● **Problem description**
Search the data for "turquoise". Return each matching line.

● **Provided material**
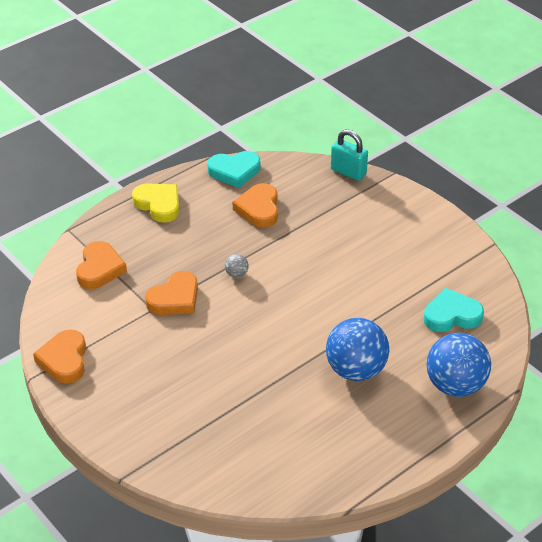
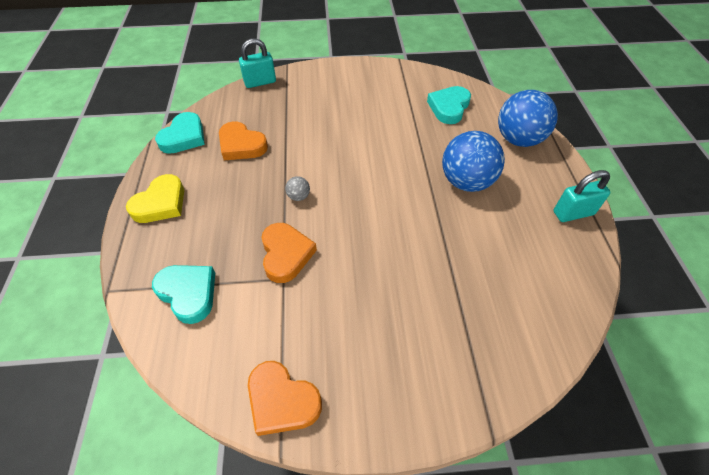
camera: 55 degrees left, 10 degrees up
(99, 269) = (188, 293): orange heart -> turquoise heart
(158, 204) = (161, 203): yellow heart -> yellow heart turned 135 degrees clockwise
(386, 458) = (573, 213): none -> turquoise padlock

● **Answer below**
(99, 269) = (188, 293): orange heart -> turquoise heart
(386, 458) = (573, 213): none -> turquoise padlock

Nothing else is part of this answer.